[Data records]
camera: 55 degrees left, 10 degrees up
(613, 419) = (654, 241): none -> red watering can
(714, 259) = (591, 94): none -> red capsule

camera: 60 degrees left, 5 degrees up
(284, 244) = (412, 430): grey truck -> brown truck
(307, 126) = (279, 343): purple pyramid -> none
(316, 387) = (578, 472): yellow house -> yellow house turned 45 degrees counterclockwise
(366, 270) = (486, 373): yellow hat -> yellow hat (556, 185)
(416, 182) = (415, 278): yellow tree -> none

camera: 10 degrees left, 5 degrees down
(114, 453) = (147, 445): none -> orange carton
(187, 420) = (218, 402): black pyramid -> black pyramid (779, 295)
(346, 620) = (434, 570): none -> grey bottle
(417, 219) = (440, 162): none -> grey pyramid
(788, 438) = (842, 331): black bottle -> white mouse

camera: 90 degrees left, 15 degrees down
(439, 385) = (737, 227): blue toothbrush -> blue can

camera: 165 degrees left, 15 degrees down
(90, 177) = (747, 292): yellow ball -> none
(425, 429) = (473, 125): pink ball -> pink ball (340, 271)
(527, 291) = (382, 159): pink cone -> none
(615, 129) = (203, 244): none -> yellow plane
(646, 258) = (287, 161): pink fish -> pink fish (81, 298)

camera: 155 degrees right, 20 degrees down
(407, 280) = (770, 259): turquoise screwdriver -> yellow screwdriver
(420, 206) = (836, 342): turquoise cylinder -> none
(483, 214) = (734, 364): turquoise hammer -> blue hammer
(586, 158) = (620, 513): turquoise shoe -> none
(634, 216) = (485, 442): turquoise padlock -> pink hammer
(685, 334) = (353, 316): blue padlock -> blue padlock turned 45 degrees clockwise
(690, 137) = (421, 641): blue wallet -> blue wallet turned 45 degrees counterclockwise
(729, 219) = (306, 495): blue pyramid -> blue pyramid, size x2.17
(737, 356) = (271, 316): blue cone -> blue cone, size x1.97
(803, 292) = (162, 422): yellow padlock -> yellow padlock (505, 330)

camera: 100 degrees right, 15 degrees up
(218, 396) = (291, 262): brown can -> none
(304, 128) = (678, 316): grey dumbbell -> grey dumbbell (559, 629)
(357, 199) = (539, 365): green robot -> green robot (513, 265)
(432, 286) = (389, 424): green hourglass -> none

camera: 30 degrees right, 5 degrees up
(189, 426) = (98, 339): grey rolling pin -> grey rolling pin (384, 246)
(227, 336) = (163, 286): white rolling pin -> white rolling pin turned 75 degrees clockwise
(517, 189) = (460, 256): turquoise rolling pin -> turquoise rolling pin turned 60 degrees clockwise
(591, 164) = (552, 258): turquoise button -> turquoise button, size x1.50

● Prompt: The complete data is to be transcribed verbatim.

● Solution for this task:
camera: 55 degrees left, 10 degrees up
(613, 419) = (654, 241): none -> red watering can
(714, 259) = (591, 94): none -> red capsule

camera: 60 degrees left, 5 degrees up
(284, 244) = (412, 430): grey truck -> brown truck
(307, 126) = (279, 343): purple pyramid -> none
(316, 387) = (578, 472): yellow house -> yellow house turned 45 degrees counterclockwise
(366, 270) = (486, 373): yellow hat -> yellow hat (556, 185)
(416, 182) = (415, 278): yellow tree -> none

camera: 10 degrees left, 5 degrees down
(114, 453) = (147, 445): none -> orange carton
(187, 420) = (218, 402): black pyramid -> black pyramid (779, 295)
(346, 620) = (434, 570): none -> grey bottle
(417, 219) = (440, 162): none -> grey pyramid
(788, 438) = (842, 331): black bottle -> white mouse

camera: 90 degrees left, 15 degrees down
(439, 385) = (737, 227): blue toothbrush -> blue can

camera: 165 degrees left, 15 degrees down
(90, 177) = (747, 292): yellow ball -> none
(425, 429) = (473, 125): pink ball -> pink ball (340, 271)
(527, 291) = (382, 159): pink cone -> none
(615, 129) = (203, 244): none -> yellow plane
(646, 258) = (287, 161): pink fish -> pink fish (81, 298)

camera: 155 degrees right, 20 degrees down
(407, 280) = (770, 259): turquoise screwdriver -> yellow screwdriver
(420, 206) = (836, 342): turquoise cylinder -> none
(483, 214) = (734, 364): turquoise hammer -> blue hammer
(586, 158) = (620, 513): turquoise shoe -> none
(634, 216) = (485, 442): turquoise padlock -> pink hammer
(685, 334) = (353, 316): blue padlock -> blue padlock turned 45 degrees clockwise
(690, 137) = (421, 641): blue wallet -> blue wallet turned 45 degrees counterclockwise
(729, 219) = (306, 495): blue pyramid -> blue pyramid, size x2.17
(737, 356) = (271, 316): blue cone -> blue cone, size x1.97
(803, 292) = (162, 422): yellow padlock -> yellow padlock (505, 330)

camera: 100 degrees right, 15 degrees up
(218, 396) = (291, 262): brown can -> none
(304, 128) = (678, 316): grey dumbbell -> grey dumbbell (559, 629)
(357, 199) = (539, 365): green robot -> green robot (513, 265)
(432, 286) = (389, 424): green hourglass -> none

camera: 30 degrees right, 5 degrees up
(189, 426) = (98, 339): grey rolling pin -> grey rolling pin (384, 246)
(227, 336) = (163, 286): white rolling pin -> white rolling pin turned 75 degrees clockwise
(517, 189) = (460, 256): turquoise rolling pin -> turquoise rolling pin turned 60 degrees clockwise
(591, 164) = (552, 258): turquoise button -> turquoise button, size x1.50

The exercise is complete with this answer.